» EXERCISE OBJECTIVE
Pick out all lines in the listing holding the string "traffic" and copy them.

» SUPPLIED MATERIAL
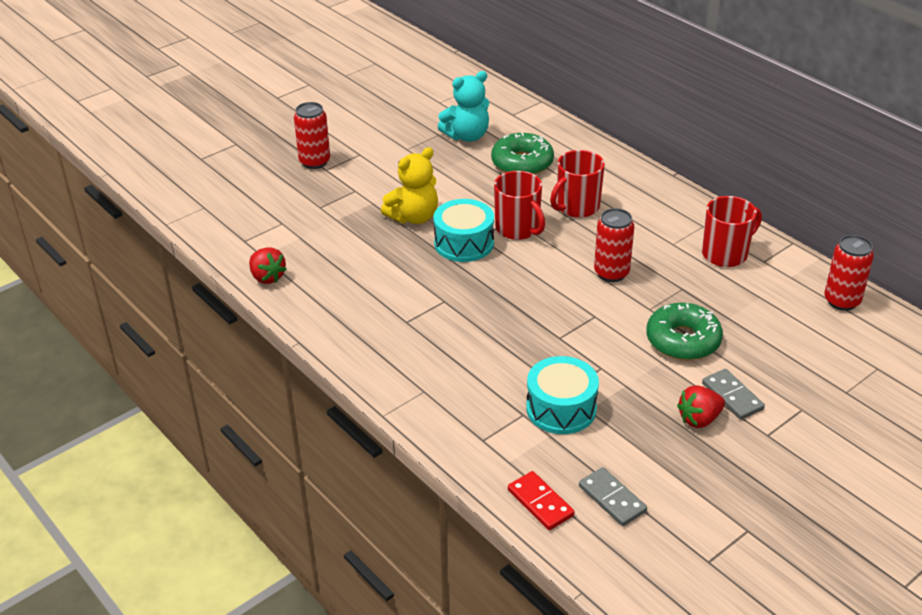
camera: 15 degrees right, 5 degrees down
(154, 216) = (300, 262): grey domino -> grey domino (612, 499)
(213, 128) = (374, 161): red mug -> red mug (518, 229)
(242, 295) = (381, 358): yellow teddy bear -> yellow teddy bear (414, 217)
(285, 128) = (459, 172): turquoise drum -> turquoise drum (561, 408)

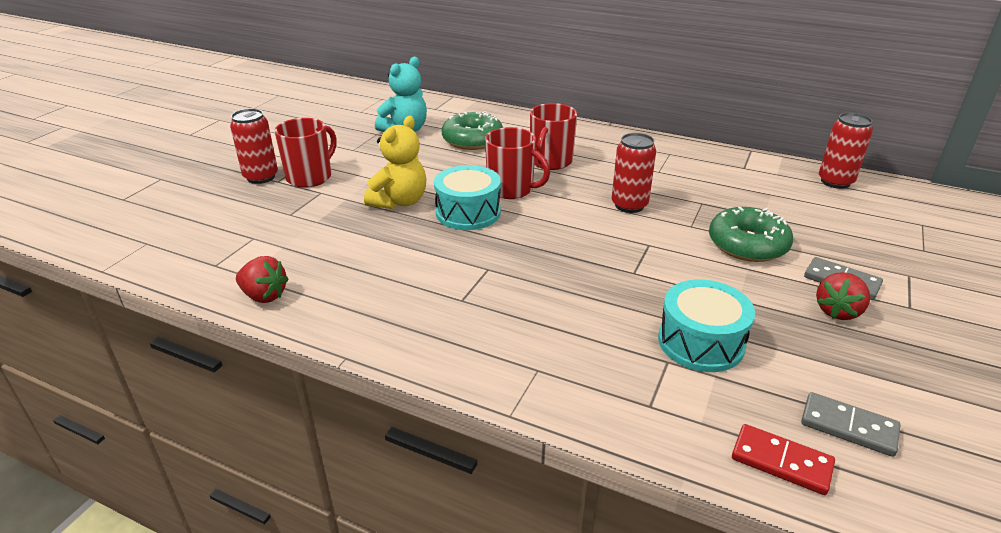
camera: 25 degrees left, 5 degrees down
(726, 254) = (709, 169): red mug -> red mug (310, 177)

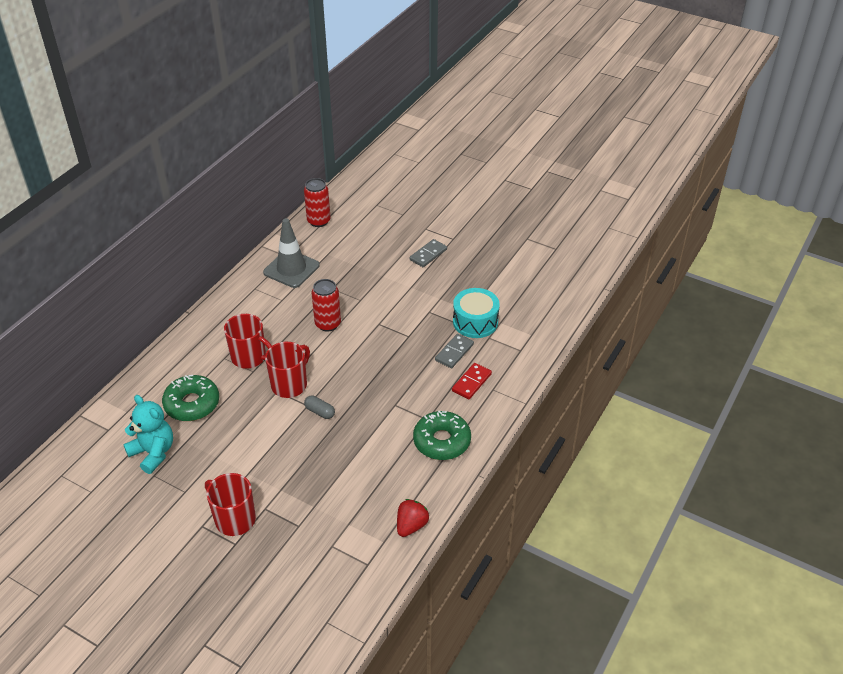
camera: 85 degrees left, 10 degrees up
(261, 177) = (224, 558): red can -> none
(399, 202) = (294, 453): yellow teddy bear -> none
(468, 212) = (320, 412): turquoise drum -> grey capsule
(721, 172) = (291, 269): none -> grey traffic cone
(747, 244) = (386, 280): green donut -> green donut (442, 441)
(781, 462) = (555, 315): red domino -> red domino (471, 382)
(838, 311) = (454, 265): red strawberry -> none
(848, 427) = (535, 288): grey domino -> grey domino (454, 352)

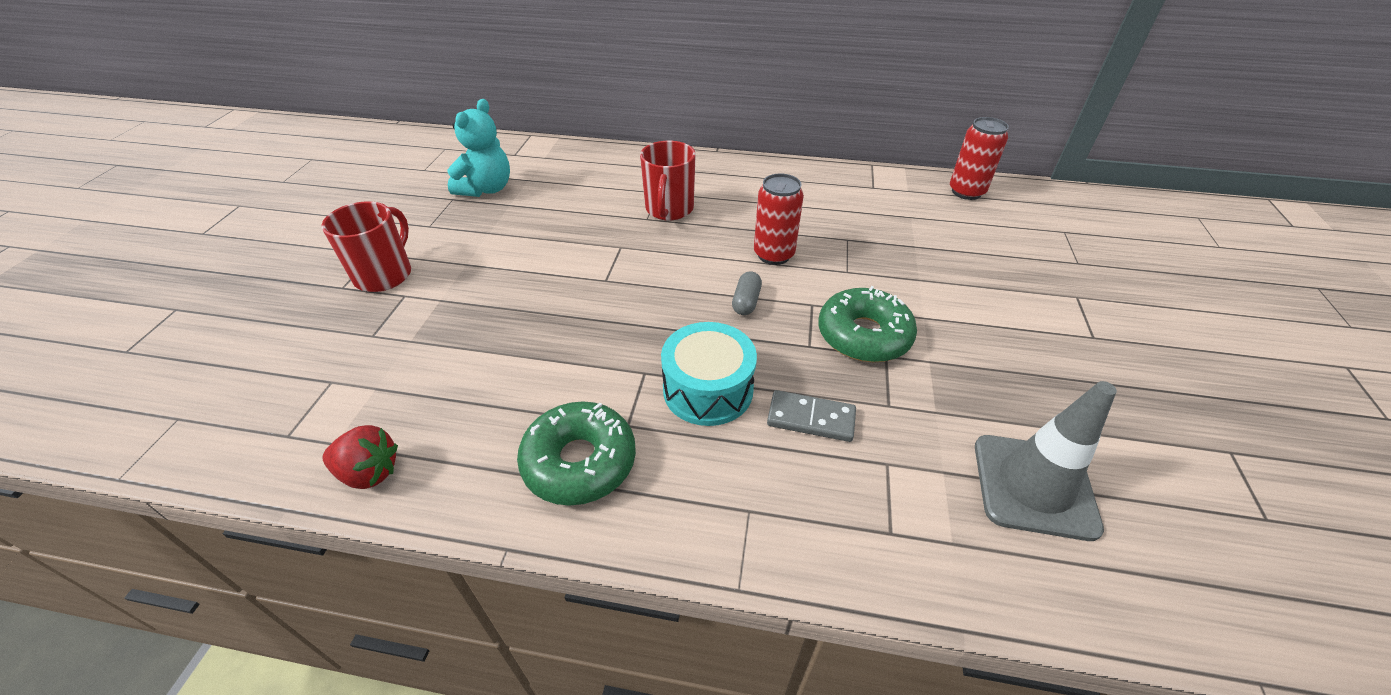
camera: 70 degrees right, 0 degrees up
(192, 404) = (571, 192): green donut -> green donut (863, 335)
(290, 384) = (637, 254): red mug -> none
(291, 269) = (852, 196): grey traffic cone -> grey traffic cone (1034, 486)
(320, 412) = (596, 295): grey capsule -> grey capsule (746, 302)
(428, 254) = (1019, 316): grey domino -> none
(471, 382) = (749, 468): red domino -> none
(475, 322) = (912, 429): turquoise drum -> turquoise drum (708, 389)

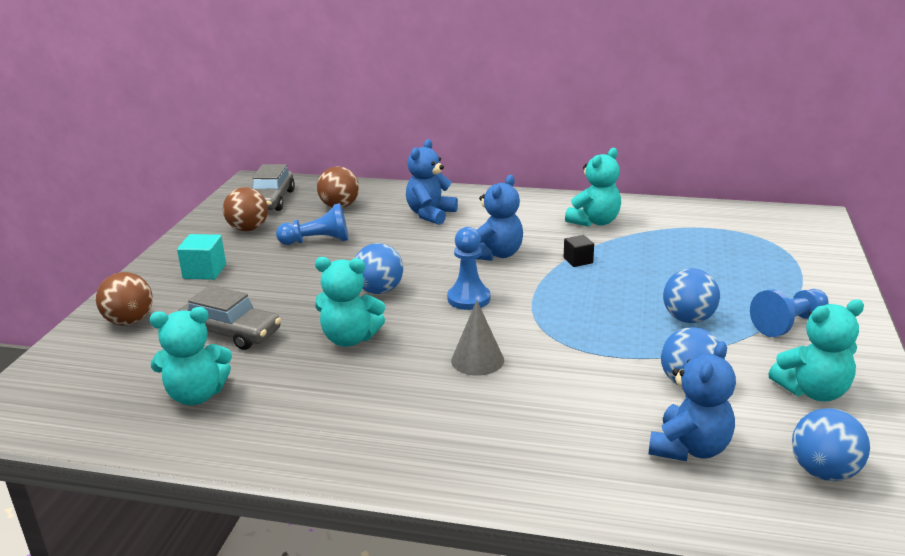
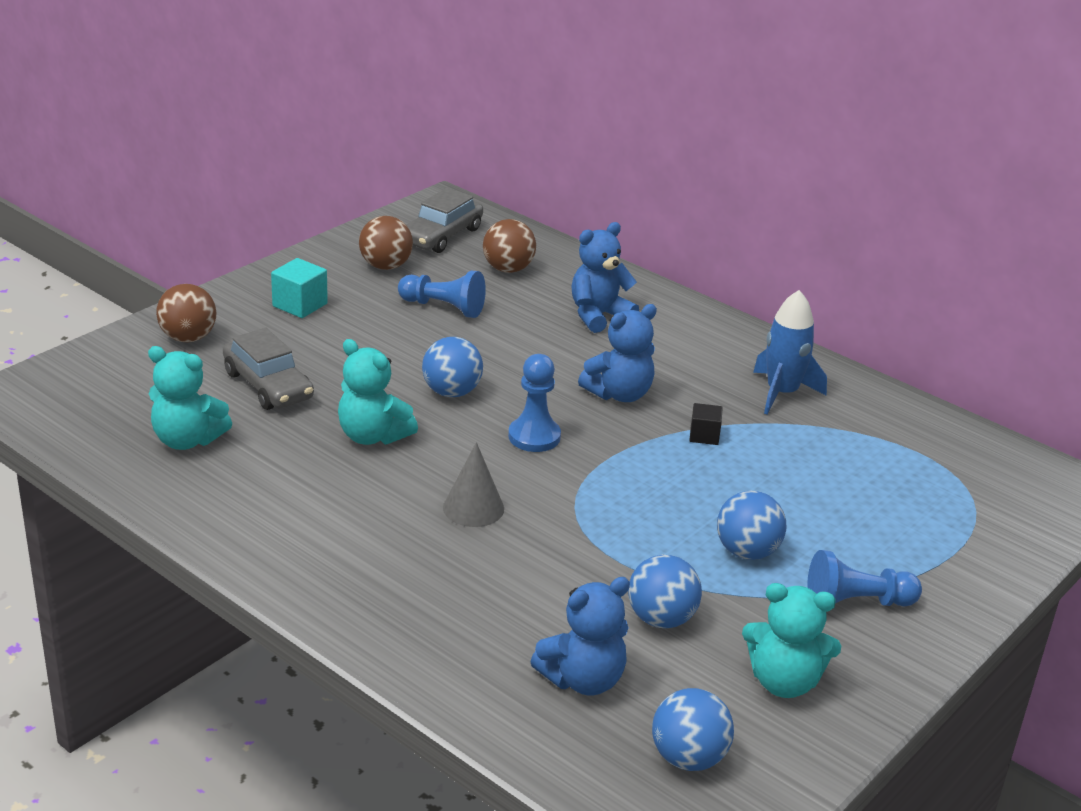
camera: 25 degrees right, 5 degrees up
(594, 222) = (782, 393): turquoise teddy bear -> blue rocket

» OUTPUT
(721, 172) = (291, 269): none -> grey traffic cone
(291, 269) = (852, 196): grey traffic cone -> grey traffic cone (1034, 486)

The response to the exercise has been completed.